◆ ESTRATTI DEL DATASET
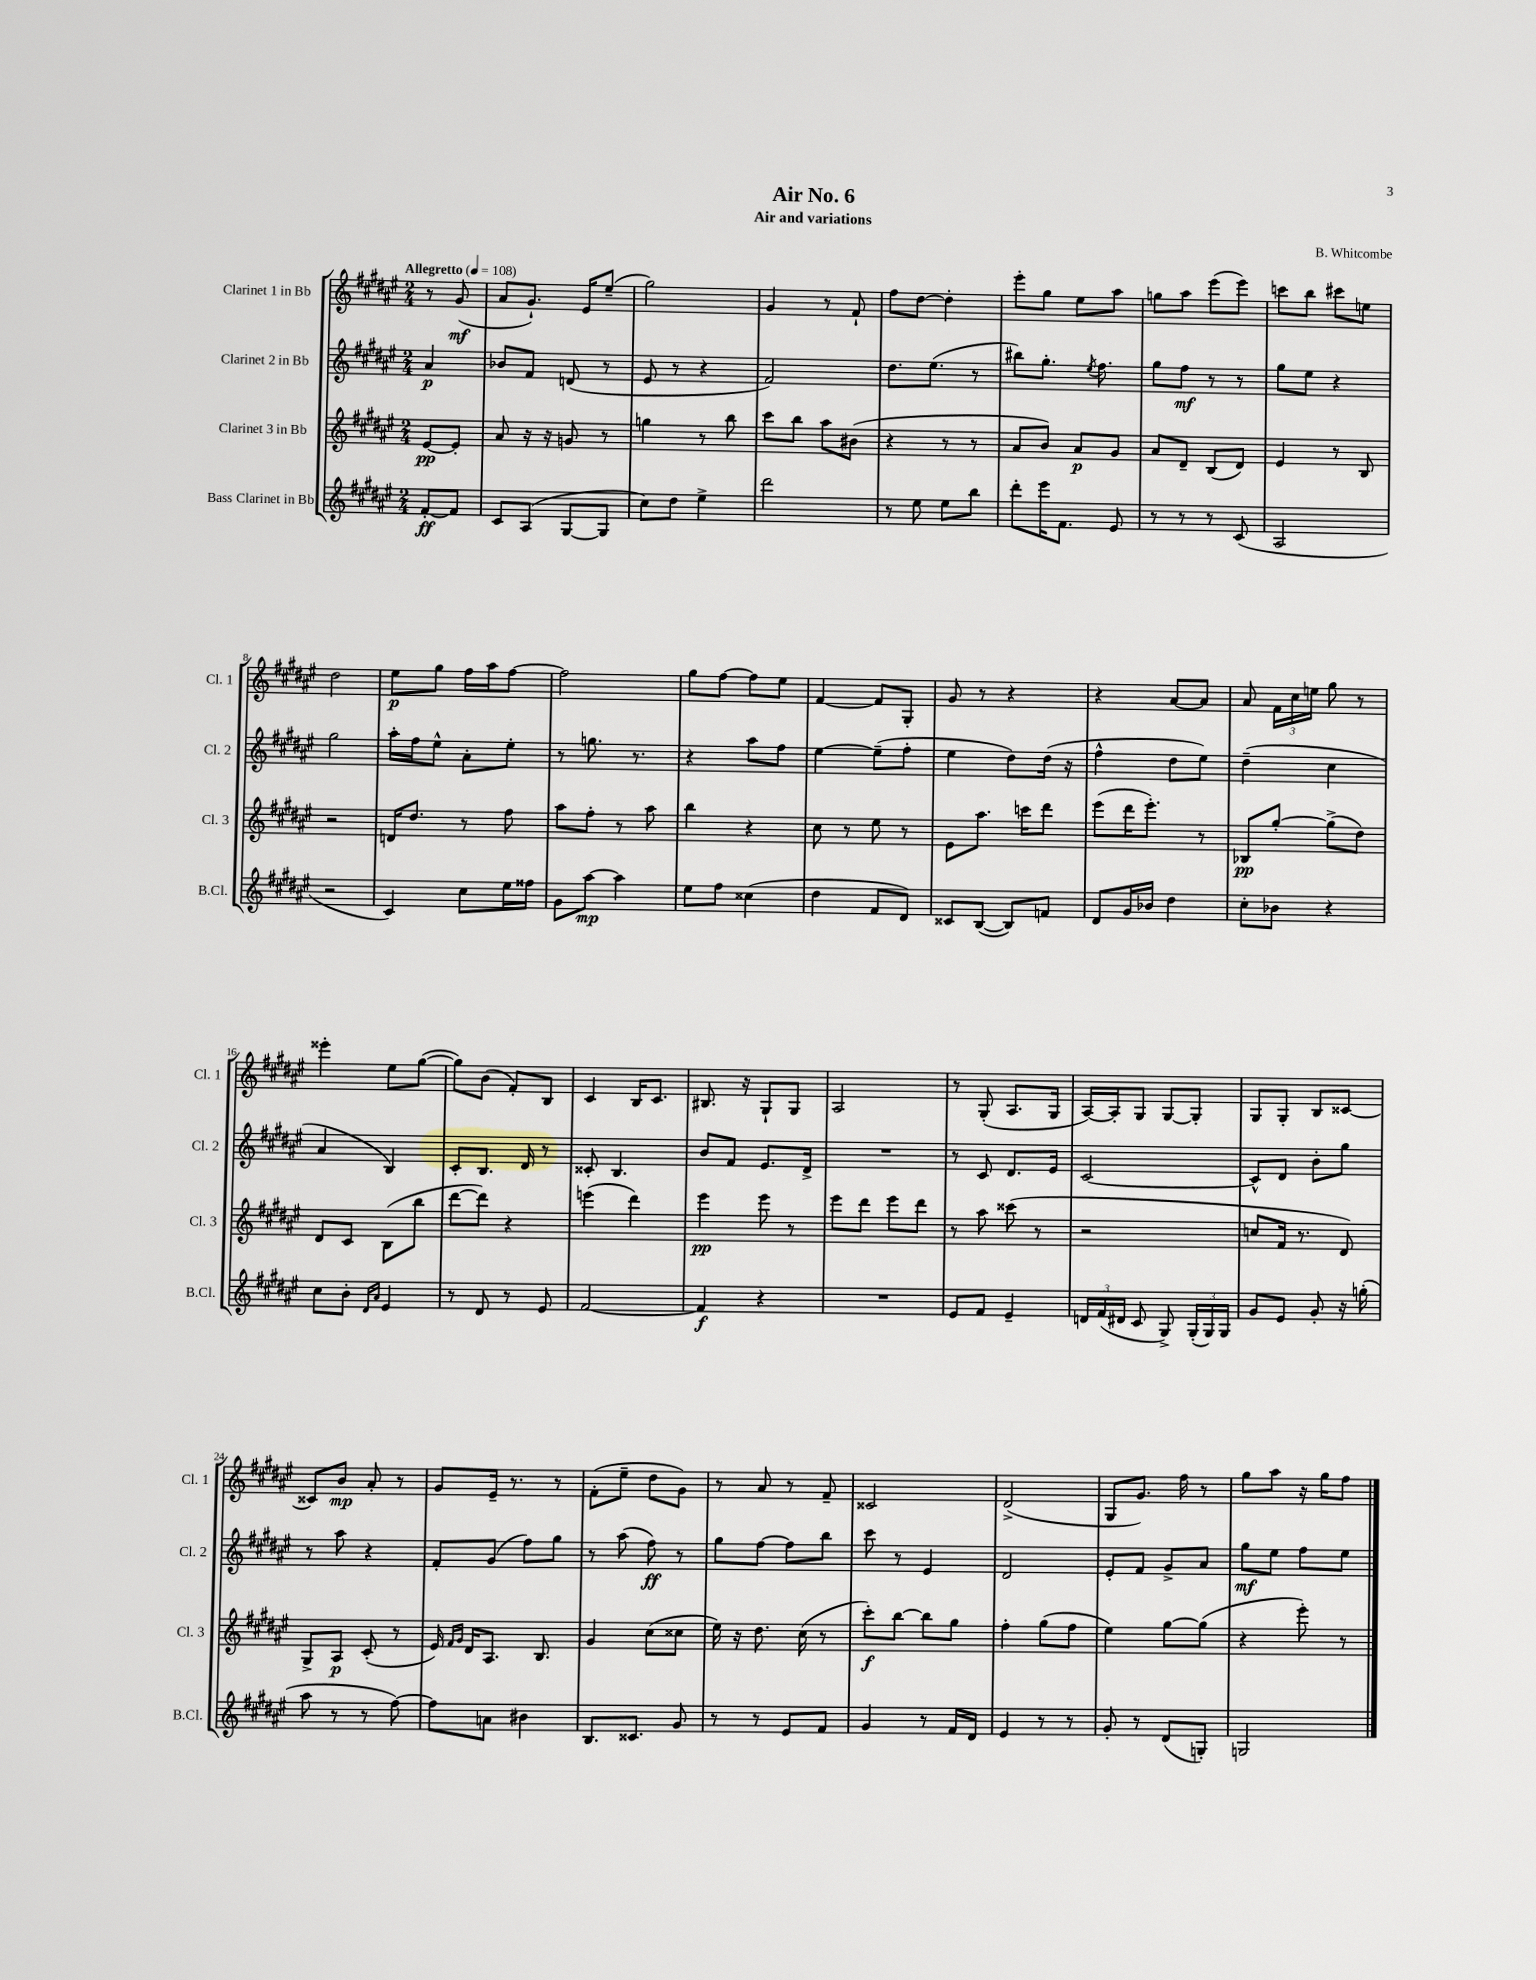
\header { title = "Air No. 6" composer = "B. Whitcombe" subtitle = "Air and variations" }
<<
\new StaffGroup <<
\new Staff = "s0" \with { instrumentName = "Clarinet 1 in Bb" shortInstrumentName = "Cl. 1" } {
    \clef treble \key fis \major \numericTimeSignature \time 2/4 \partial 4 \tempo "Allegretto" 4 = 108
    \autoBeamOff r8 gis'8\mf( |
    ais'8[ gis'8.]-!) eis'16[ eis''8]--( |
    gis''2) |
    gis'4 r8 fis'8-! |
    fis''8[ dis''8]~ dis''4-. |
    eis'''8[-. gis''8] eis''8[ ais''8] |
    g''8[ ais''8] eis'''8[( eis'''8]) |
    c'''8[ b''8] cis'''8[ e''8] |
    dis''2 |
    eis''8[\p gis''8] fis''16[ ais''16 fis''8]~ |
    fis''2 |
    gis''8[ fis''8]~ fis''8[ eis''8] |
    fis'4~ fis'8[ gis8]-. |
    gis'8 r8 r4 |
    r4 ais'8[~ ais'8] |
    ais'8 \tuplet 3/2 { fis'16[ cis''16 e''16] } gis''8 r8 |
    eisis'''4-. eis''8[ gis''8]~( |
    gis''8[) b'8]( fis'8[-.) b8] |
    cis'4 b16[ cis'8.] |
    bis8. r16 gis8[-! gis8] |
    ais2 |
    r8 gis8-.( ais8.[ gis16] |
    ais16[~) ais16-. gis8] gis8[~ gis8]-. |
    gis8[ gis8]-. b8[ cisis'8]~ |
    cisis'8[ b'8]\mp ais'8-. r8 |
    gis'8[ eis'16]-- r8. r8 |
    fis'8[-.( eis''8]-- dis''8[ gis'8]) |
    r8 ais'8 r8 fis'8-- |
    cisis'2 |
    dis'2->( |
    gis8[ gis'8.]) fis''16 r8 |
    gis''8[ ais''8] r16 gis''16[ fis''8] \bar "|." |
}
\new Staff = "s1" \with { instrumentName = "Clarinet 2 in Bb" shortInstrumentName = "Cl. 2" } {
    \clef treble \key fis \major \numericTimeSignature \time 2/4 \partial 4
    \autoBeamOff ais'4\p |
    bes'8[ fis'8] d'8( r8 |
    eis'8 r8 r4 |
    fis'2) |
    dis''8.[ eis''8.]( r8 |
    bis''8[) gis''8.]-. \acciaccatura { eis''8 } fis''8. |
    gis''8[ fis''8]\mf r8 r8 |
    gis''8[ eis''8] r4 |
    gis''2 |
    ais''16[-. fis''16 eis''8]-^ ais'8[-. eis''8]-. |
    r8 g''8. r8. |
    r4 ais''8[ fis''8] |
    eis''4~ eis''8[--( fis''8]-. |
    eis''4 dis''8[) dis''16]( r16 |
    fis''4-^ dis''8[ eis''8]) |
    dis''4--( cis''4 |
    ais'4 b4) |
    cis'8[-. b8.] dis'16 r8 |
    cisis'8-. b4. |
    b'8[ fis'8] eis'8.[ dis'16]-> |
    R2 |
    r8 cis'8 dis'8.[ eis'16] |
    cis'2~ |
    cis'8[-^ dis'8] b'8[-. gis''8] |
    r8 ais''8 r4 |
    fis'8[-. gis'8]( fis''8[) gis''8] |
    r8 ais''8( fis''8\ff) r8 |
    gis''8[ fis''8]~ fis''8[ b''8] |
    cis'''8 r8 eis'4 |
    dis'2 |
    eis'8[-. fis'8] gis'8[-> ais'8] |
    gis''8[\mf eis''8] fis''8[ eis''8] \bar "|." |
}
\new Staff = "s2" \with { instrumentName = "Clarinet 3 in Bb" shortInstrumentName = "Cl. 3" } {
    \clef treble \key fis \major \numericTimeSignature \time 2/4 \partial 4
    \autoBeamOff eis'8[~\pp eis'8]-. |
    ais'8 r16 r16 g'8 r8 |
    g''4 r8 b''8 |
    cis'''8[ b''8] ais''8[ bis'8]( |
    r4 r8 r8 |
    ais'8[ b'8]) ais'8[\p gis'8] |
    ais'8[ dis'8]-- b8[( dis'8]) |
    eis'4 r8 b8 |
    r2 |
    d'16[ dis''8.] r8 fis''8 |
    ais''8[ fis''8]-. r8 ais''8 |
    b''4 r4 |
    cis''8 r8 eis''8 r8 |
    eis'8[ ais''8.] c'''16[ dis'''8] |
    eis'''8[( dis'''16 eis'''8.]-.) r8 |
    bes8[\pp gis''8]~-. gis''8[->( dis''8]) |
    dis'8[ cis'8] b8[( b''8] |
    dis'''8[~ dis'''8]) r4 |
    e'''4( dis'''4) |
    eis'''4\pp eis'''8 r8 |
    eis'''8[ dis'''8] eis'''8[ dis'''8] |
    r8 ais''8 cisis'''8( r8 |
    r2 |
    c''8[ fis'16] r8. dis'8) |
    gis8[-> ais8]\p cis'8-.( r8 |
    eis'16) \grace { fis'16[ gis'16] } dis'16[ ais8.] b8. |
    gis'4 cis''8[( cisis''8] |
    eis''16) r16 dis''8. cis''16( r8 |
    cis'''8[-.\f) b''8]~ b''8[ gis''8] |
    fis''4-. gis''8[( fis''8] |
    eis''4) gis''8[~ gis''8]( |
    r4 eis'''8-.) r8 \bar "|." |
}
\new Staff = "s3" \with { instrumentName = "Bass Clarinet in Bb" shortInstrumentName = "B.Cl." } {
    \clef treble \key fis \major \numericTimeSignature \time 2/4 \partial 4
    \autoBeamOff fis'8[~-.\ff fis'8] |
    cis'8[ ais8]( gis8[~ gis8] |
    cis''8[) dis''8] eis''4-> |
    dis'''2 |
    r8 eis''8 eis''8[ b''8] |
    dis'''8[-. eis'''16 fis'8.] eis'8 |
    r8 r8 r8 cis'8( |
    ais2 |
    r2 |
    cis'4) cis''8[ eis''16 fisis''16] |
    gis'8[ ais''8]~\mp ais''4 |
    eis''8[ fis''8] cisis''4( |
    dis''4 fis'8[ dis'8]) |
    cisis'8[ b8]~( b8[) f'8] |
    dis'8[ gis'16 bes'16] dis''4 |
    cis''8[-. bes'8] r4 |
    cis''8[ b'8]-. \grace { dis'16[ ais'16] } eis'4 |
    r8 dis'8 r8 eis'8 |
    fis'2~ |
    fis'4\f r4 |
    R2 |
    eis'8[ fis'8] eis'4-- |
    \tuplet 3/2 { d'16[ fis'16( dis'16] } cis'8 gis8->) \tuplet 3/2 { gis16[-.( gis16) gis16] } |
    gis'8[ eis'8] gis'8-. r16 g''16-.( |
    ais''8 r8 r8 fis''8~) |
    fis''8[ a'8] bis'4 |
    b8.[ cisis'8.] gis'8 |
    r8 r8 eis'8[ fis'8] |
    gis'4 r8 fis'16[ dis'16] |
    eis'4 r8 r8 |
    gis'8-. r8 dis'8[( g8]-.) |
    g2 \bar "|." |
}
>>
>>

◆ IL PROBLEMA
Ricopia fedelmente, riga per riga, tutte le voci riportate sopra, omettendo le immagini.

◆ SOLUZIONE DEL PROBLEMA
\header { title = "Air No. 6" composer = "B. Whitcombe" subtitle = "Air and variations" }
<<
\new StaffGroup <<
\new Staff = "s0" \with { instrumentName = "Clarinet 1 in Bb" shortInstrumentName = "Cl. 1" } {
    \clef treble \key fis \major \numericTimeSignature \time 2/4 \partial 4 \tempo "Allegretto" 4 = 108
    \autoBeamOff r8 gis'8\mf( |
    ais'8[ gis'8.]-!) eis'16[ eis''8]--( |
    gis''2) |
    gis'4 r8 fis'8-! |
    fis''8[ dis''8]~ dis''4-. |
    eis'''8[-. gis''8] eis''8[ ais''8] |
    g''8[ ais''8] eis'''8[( eis'''8]) |
    c'''8[ b''8] cis'''8[ e''8] |
    dis''2 |
    eis''8[\p gis''8] fis''16[ ais''16 fis''8]~ |
    fis''2 |
    gis''8[ fis''8]~ fis''8[ eis''8] |
    fis'4~ fis'8[ gis8]-. |
    gis'8 r8 r4 |
    r4 ais'8[~ ais'8] |
    ais'8 \tuplet 3/2 { fis'16[ cis''16 e''16] } gis''8 r8 |
    eisis'''4-. eis''8[ gis''8]~( |
    gis''8[) b'8]( fis'8[-.) b8] |
    cis'4 b16[ cis'8.] |
    bis8. r16 gis8[-! gis8] |
    ais2 |
    r8 gis8-.( ais8.[ gis16] |
    ais16[~) ais16-. gis8] gis8[~ gis8]-. |
    gis8[ gis8]-. b8[ cisis'8]~ |
    cisis'8[ b'8]\mp ais'8-. r8 |
    gis'8[ eis'16]-- r8. r8 |
    fis'8[-.( eis''8]-- dis''8[ gis'8]) |
    r8 ais'8 r8 fis'8-- |
    cisis'2 |
    dis'2->( |
    gis8[ gis'8.]) fis''16 r8 |
    gis''8[ ais''8] r16 gis''16[ fis''8] \bar "|." |
}
\new Staff = "s1" \with { instrumentName = "Clarinet 2 in Bb" shortInstrumentName = "Cl. 2" } {
    \clef treble \key fis \major \numericTimeSignature \time 2/4 \partial 4
    \autoBeamOff ais'4\p |
    bes'8[ fis'8] d'8( r8 |
    eis'8 r8 r4 |
    fis'2) |
    dis''8.[ eis''8.]( r8 |
    bis''8[) gis''8.]-. \acciaccatura { eis''8 } fis''8. |
    gis''8[ fis''8]\mf r8 r8 |
    gis''8[ eis''8] r4 |
    gis''2 |
    ais''16[-. fis''16 eis''8]-^ ais'8[-. eis''8]-. |
    r8 g''8. r8. |
    r4 ais''8[ fis''8] |
    eis''4~ eis''8[--( fis''8]-. |
    eis''4 dis''8[) dis''16]( r16 |
    fis''4-^ dis''8[ eis''8]) |
    dis''4--( cis''4 |
    ais'4 b4) |
    cis'8[-. b8.] dis'16 r8 |
    cisis'8-. b4. |
    b'8[ fis'8] eis'8.[ dis'16]-> |
    R2 |
    r8 cis'8 dis'8.[ eis'16] |
    cis'2~ |
    cis'8[-^ dis'8] b'8[-. gis''8] |
    r8 ais''8 r4 |
    fis'8[-. gis'8]( fis''8[) gis''8] |
    r8 ais''8( fis''8\ff) r8 |
    gis''8[ fis''8]~ fis''8[ b''8] |
    cis'''8 r8 eis'4 |
    dis'2 |
    eis'8[-. fis'8] gis'8[-> ais'8] |
    gis''8[\mf eis''8] fis''8[ eis''8] \bar "|." |
}
\new Staff = "s2" \with { instrumentName = "Clarinet 3 in Bb" shortInstrumentName = "Cl. 3" } {
    \clef treble \key fis \major \numericTimeSignature \time 2/4 \partial 4
    \autoBeamOff eis'8[~\pp eis'8]-. |
    ais'8 r16 r16 g'8 r8 |
    g''4 r8 b''8 |
    cis'''8[ b''8] ais''8[ bis'8]( |
    r4 r8 r8 |
    ais'8[ b'8]) ais'8[\p gis'8] |
    ais'8[ dis'8]-- b8[( dis'8]) |
    eis'4 r8 b8 |
    r2 |
    d'16[ dis''8.] r8 fis''8 |
    ais''8[ fis''8]-. r8 ais''8 |
    b''4 r4 |
    cis''8 r8 eis''8 r8 |
    eis'8[ ais''8.] c'''16[ dis'''8] |
    eis'''8[( dis'''16 eis'''8.]-.) r8 |
    bes8[\pp gis''8]~-. gis''8[->( dis''8]) |
    dis'8[ cis'8] b8[( b''8] |
    dis'''8[~ dis'''8]) r4 |
    e'''4( dis'''4) |
    eis'''4\pp eis'''8 r8 |
    eis'''8[ dis'''8] eis'''8[ dis'''8] |
    r8 ais''8 cisis'''8( r8 |
    r2 |
    c''8[ fis'16] r8. dis'8) |
    gis8[-> ais8]\p cis'8-.( r8 |
    eis'16) \grace { fis'16[ gis'16] } dis'16[ ais8.] b8. |
    gis'4 cis''8[( cisis''8] |
    eis''16) r16 dis''8. cis''16( r8 |
    cis'''8[-.\f) b''8]~ b''8[ gis''8] |
    fis''4-. gis''8[( fis''8] |
    eis''4) gis''8[~ gis''8]( |
    r4 eis'''8-.) r8 \bar "|." |
}
\new Staff = "s3" \with { instrumentName = "Bass Clarinet in Bb" shortInstrumentName = "B.Cl." } {
    \clef treble \key fis \major \numericTimeSignature \time 2/4 \partial 4
    \autoBeamOff fis'8[~-.\ff fis'8] |
    cis'8[ ais8]( gis8[~ gis8] |
    cis''8[) dis''8] eis''4-> |
    dis'''2 |
    r8 eis''8 eis''8[ b''8] |
    dis'''8[-. eis'''16 fis'8.] eis'8 |
    r8 r8 r8 cis'8( |
    ais2 |
    r2 |
    cis'4) cis''8[ eis''16 fisis''16] |
    gis'8[ ais''8]~\mp ais''4 |
    eis''8[ fis''8] cisis''4( |
    dis''4 fis'8[ dis'8]) |
    cisis'8[ b8]~( b8[) f'8] |
    dis'8[ gis'16 bes'16] dis''4 |
    cis''8[-. bes'8] r4 |
    cis''8[ b'8]-. \grace { dis'16[ ais'16] } eis'4 |
    r8 dis'8 r8 eis'8 |
    fis'2~ |
    fis'4\f r4 |
    R2 |
    eis'8[ fis'8] eis'4-- |
    \tuplet 3/2 { d'16[ fis'16( dis'16] } cis'8 gis8->) \tuplet 3/2 { gis16[-.( gis16) gis16] } |
    gis'8[ eis'8] gis'8-. r16 g''16-.( |
    ais''8 r8 r8 fis''8~) |
    fis''8[ a'8] bis'4 |
    b8.[ cisis'8.] gis'8 |
    r8 r8 eis'8[ fis'8] |
    gis'4 r8 fis'16[ dis'16] |
    eis'4 r8 r8 |
    gis'8-. r8 dis'8[( g8]-.) |
    g2 \bar "|." |
}
>>
>>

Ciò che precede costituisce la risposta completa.